Using the records below, locate all lines containing "brown" and return them.
########
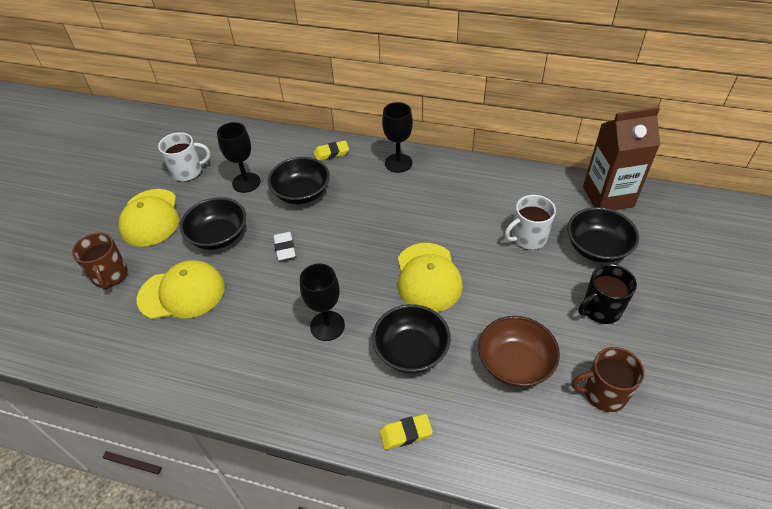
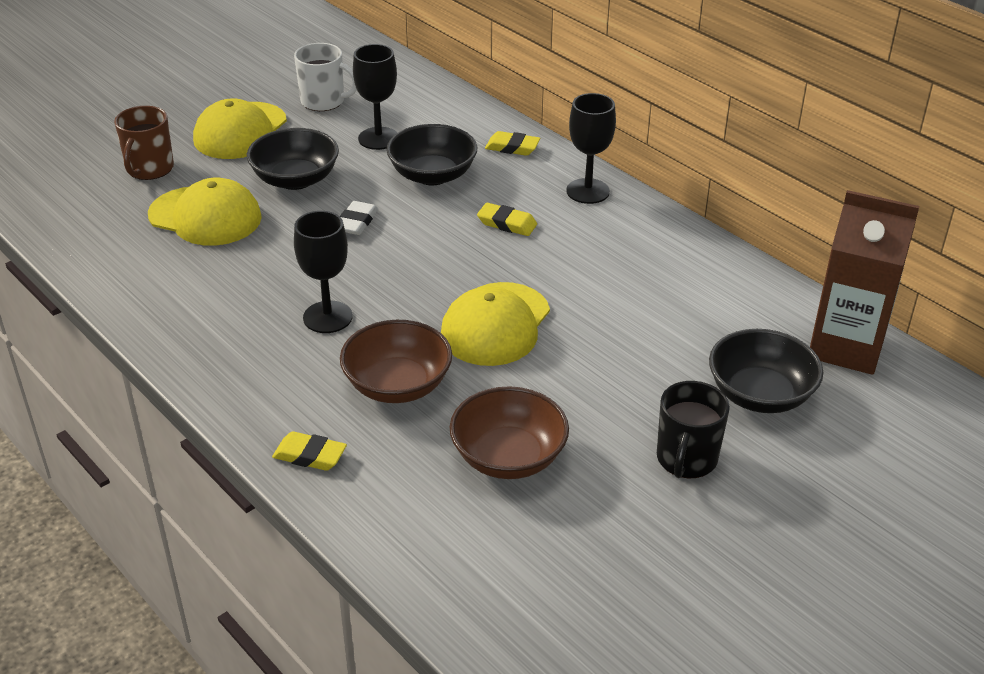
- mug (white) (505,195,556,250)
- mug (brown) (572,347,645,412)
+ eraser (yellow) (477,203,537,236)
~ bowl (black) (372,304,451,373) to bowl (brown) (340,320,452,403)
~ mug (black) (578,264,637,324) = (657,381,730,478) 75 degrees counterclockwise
########
(Your response):
- mug (brown) (572,347,645,412)
~ bowl (black) (372,304,451,373) to bowl (brown) (340,320,452,403)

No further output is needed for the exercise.